**Exercise objective**.
Could you edit the material below, beginning at the line that has "blue triangle at (543, 190): moved 13 px left" and stopping after the line that has "blue L-shape at (67, 966): moved 23 px up", so that "yellow" becomes "orange" and nothing else changes? Leave the pictures out of your answer.

**Supplied material**.
# # # # # # #

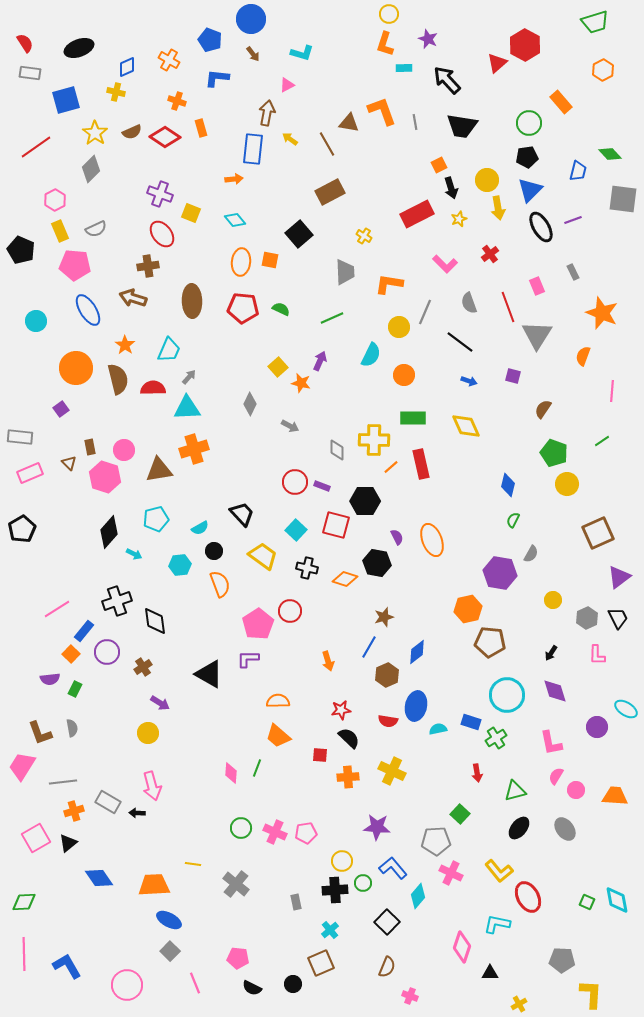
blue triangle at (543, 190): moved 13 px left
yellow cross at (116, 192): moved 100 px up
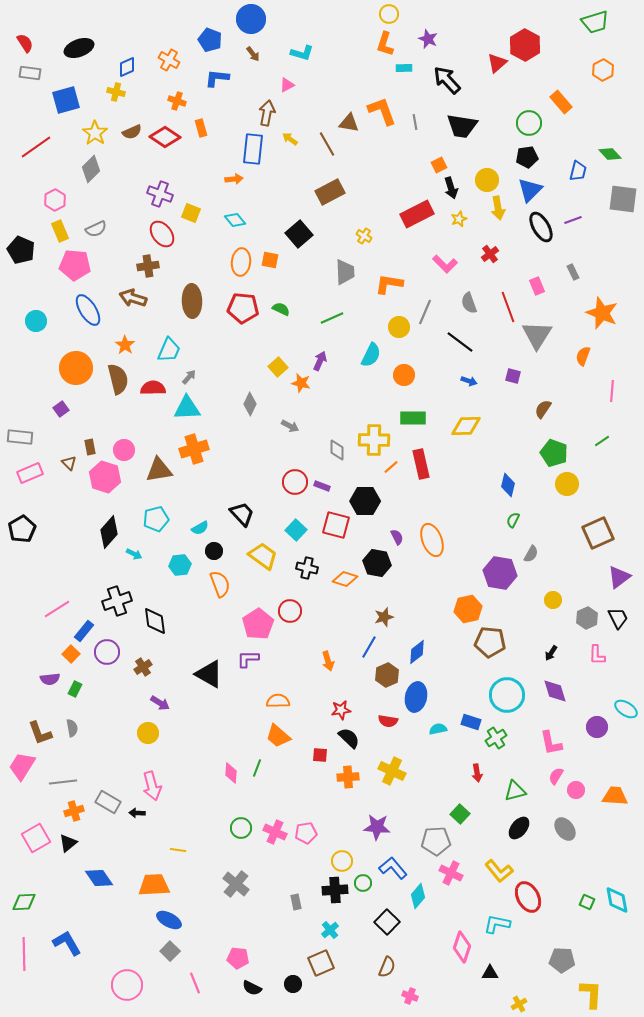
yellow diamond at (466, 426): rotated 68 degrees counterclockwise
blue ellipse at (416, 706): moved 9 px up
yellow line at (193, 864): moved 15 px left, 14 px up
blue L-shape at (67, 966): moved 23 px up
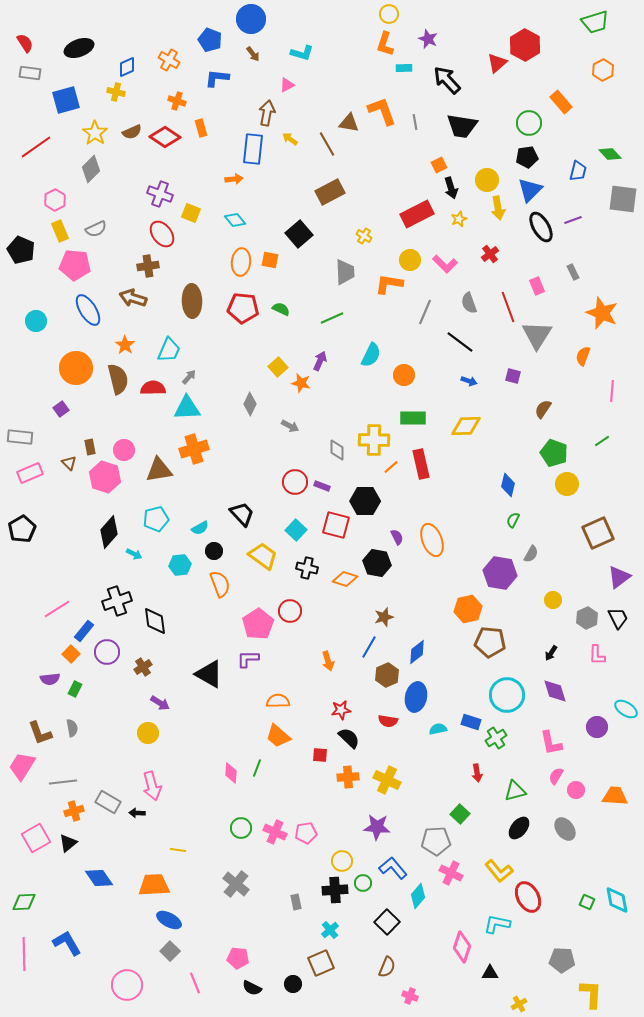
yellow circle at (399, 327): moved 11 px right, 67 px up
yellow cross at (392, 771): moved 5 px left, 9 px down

# # # # # # #

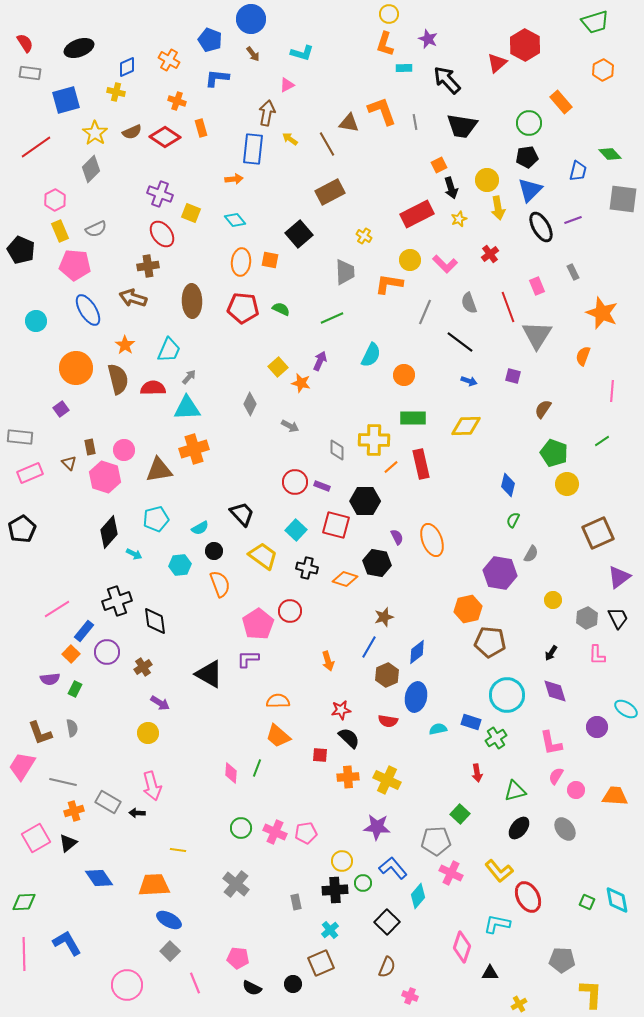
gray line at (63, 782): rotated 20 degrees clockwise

# # # # # # #

**Exercise response**.
blue triangle at (543, 190): moved 13 px left
orange cross at (116, 192): moved 100 px up
orange diamond at (466, 426): rotated 68 degrees counterclockwise
blue ellipse at (416, 706): moved 9 px up
orange line at (193, 864): moved 15 px left, 14 px up
blue L-shape at (67, 966): moved 23 px up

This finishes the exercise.